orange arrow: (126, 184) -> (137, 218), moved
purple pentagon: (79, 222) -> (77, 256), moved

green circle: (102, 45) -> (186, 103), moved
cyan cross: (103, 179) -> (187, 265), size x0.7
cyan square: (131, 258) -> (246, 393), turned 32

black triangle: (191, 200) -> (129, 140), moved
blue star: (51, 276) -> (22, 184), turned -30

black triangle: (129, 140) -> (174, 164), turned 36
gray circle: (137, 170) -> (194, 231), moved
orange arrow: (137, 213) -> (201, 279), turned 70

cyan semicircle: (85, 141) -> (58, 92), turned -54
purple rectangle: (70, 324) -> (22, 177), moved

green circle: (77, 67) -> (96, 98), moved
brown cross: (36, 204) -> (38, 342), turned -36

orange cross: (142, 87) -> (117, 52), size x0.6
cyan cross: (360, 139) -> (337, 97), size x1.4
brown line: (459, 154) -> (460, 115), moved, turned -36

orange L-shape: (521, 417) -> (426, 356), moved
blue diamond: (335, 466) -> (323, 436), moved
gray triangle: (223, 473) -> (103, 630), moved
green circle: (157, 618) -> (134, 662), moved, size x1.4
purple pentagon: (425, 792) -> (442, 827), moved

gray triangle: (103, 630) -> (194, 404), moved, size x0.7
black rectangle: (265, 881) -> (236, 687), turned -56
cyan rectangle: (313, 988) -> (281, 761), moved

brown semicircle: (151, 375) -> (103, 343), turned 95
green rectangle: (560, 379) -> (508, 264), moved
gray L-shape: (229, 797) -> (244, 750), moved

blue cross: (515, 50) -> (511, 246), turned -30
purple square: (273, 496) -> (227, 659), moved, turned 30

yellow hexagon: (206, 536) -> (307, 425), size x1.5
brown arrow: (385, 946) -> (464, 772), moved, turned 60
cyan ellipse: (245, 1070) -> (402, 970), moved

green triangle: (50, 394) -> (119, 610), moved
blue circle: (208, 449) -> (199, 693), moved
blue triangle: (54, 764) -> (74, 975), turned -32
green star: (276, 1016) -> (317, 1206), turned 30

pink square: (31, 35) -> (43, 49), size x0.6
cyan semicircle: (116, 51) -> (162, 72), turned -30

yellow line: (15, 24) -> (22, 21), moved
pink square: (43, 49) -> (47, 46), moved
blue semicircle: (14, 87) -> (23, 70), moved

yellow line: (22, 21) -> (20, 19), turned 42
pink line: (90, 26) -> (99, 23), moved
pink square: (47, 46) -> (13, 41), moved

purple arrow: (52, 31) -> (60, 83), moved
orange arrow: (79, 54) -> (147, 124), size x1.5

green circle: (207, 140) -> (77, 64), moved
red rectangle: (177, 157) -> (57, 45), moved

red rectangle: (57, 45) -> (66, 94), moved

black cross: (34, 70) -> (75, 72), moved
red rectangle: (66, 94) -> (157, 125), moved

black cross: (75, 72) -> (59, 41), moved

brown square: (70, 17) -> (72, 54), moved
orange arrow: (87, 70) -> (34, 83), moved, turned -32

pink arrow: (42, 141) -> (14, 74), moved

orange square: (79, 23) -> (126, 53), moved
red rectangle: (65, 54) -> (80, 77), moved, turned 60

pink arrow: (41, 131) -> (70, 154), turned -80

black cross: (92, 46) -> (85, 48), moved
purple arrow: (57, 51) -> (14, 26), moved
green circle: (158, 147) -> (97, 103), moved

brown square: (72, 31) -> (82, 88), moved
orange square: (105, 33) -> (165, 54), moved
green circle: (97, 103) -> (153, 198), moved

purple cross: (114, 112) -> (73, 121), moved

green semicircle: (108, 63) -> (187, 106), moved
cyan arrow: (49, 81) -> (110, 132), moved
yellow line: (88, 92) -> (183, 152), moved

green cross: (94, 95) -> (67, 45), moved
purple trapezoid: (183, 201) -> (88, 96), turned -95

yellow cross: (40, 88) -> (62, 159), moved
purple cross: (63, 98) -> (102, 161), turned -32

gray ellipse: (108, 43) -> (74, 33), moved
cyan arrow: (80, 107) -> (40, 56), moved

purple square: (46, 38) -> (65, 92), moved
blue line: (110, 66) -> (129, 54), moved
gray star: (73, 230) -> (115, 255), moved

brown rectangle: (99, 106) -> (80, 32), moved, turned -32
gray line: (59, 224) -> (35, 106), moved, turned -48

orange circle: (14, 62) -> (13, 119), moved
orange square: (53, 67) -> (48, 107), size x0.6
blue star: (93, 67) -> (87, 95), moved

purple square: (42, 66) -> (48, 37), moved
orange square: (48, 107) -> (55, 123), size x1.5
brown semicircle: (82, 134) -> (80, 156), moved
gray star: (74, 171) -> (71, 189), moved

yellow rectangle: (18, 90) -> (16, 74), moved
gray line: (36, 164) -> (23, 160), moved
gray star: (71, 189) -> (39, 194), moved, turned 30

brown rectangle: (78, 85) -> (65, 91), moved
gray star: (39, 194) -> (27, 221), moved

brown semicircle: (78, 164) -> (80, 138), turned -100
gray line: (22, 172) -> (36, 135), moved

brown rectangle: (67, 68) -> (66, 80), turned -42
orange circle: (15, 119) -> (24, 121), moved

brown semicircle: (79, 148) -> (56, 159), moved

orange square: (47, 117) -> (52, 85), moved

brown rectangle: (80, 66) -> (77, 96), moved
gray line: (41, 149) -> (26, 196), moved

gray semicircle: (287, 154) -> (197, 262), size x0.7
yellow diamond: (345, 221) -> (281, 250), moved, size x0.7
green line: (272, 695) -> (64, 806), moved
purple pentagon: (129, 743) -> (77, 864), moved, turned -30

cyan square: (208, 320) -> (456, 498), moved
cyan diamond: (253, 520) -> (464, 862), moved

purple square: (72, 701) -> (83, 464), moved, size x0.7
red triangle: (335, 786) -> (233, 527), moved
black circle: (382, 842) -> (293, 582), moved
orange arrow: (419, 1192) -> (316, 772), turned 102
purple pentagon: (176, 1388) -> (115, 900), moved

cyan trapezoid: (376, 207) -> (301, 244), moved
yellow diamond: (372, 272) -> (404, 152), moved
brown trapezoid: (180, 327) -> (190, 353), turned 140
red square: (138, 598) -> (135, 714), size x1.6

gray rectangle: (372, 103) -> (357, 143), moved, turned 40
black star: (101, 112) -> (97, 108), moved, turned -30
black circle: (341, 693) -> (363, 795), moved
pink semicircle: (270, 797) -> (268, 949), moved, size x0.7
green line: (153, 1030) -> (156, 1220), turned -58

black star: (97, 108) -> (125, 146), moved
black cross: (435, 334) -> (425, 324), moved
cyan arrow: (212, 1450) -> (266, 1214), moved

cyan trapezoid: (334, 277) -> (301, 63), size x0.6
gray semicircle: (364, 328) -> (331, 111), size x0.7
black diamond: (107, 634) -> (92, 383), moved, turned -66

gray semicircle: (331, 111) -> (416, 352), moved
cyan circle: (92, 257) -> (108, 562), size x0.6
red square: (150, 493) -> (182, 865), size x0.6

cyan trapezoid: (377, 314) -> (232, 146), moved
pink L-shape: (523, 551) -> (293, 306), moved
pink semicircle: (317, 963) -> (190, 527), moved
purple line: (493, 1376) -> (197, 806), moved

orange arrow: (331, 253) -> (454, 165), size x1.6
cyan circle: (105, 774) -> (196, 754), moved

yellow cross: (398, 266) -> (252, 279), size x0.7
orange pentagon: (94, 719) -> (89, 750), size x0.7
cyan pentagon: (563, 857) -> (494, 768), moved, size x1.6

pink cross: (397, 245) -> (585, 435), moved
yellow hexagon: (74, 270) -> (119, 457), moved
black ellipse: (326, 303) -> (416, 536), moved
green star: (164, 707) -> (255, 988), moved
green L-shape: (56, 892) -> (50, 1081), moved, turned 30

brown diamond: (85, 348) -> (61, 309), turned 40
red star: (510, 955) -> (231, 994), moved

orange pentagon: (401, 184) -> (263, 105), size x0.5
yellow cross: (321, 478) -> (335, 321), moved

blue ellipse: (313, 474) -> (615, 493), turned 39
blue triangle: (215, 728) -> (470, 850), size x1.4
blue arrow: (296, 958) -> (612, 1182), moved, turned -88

* TASK REQUIREMENTS: In the records above, the line with "green star: (164, 707) -> (255, 988), moved" marks the start and the line with "yellow cross: (321, 478) -> (335, 321), moved" marks the end; copy that stretch exactly, both lines included, and nothing else.

* ANSWER TO THIS TASK:
green star: (164, 707) -> (255, 988), moved
green L-shape: (56, 892) -> (50, 1081), moved, turned 30

brown diamond: (85, 348) -> (61, 309), turned 40
red star: (510, 955) -> (231, 994), moved

orange pentagon: (401, 184) -> (263, 105), size x0.5
yellow cross: (321, 478) -> (335, 321), moved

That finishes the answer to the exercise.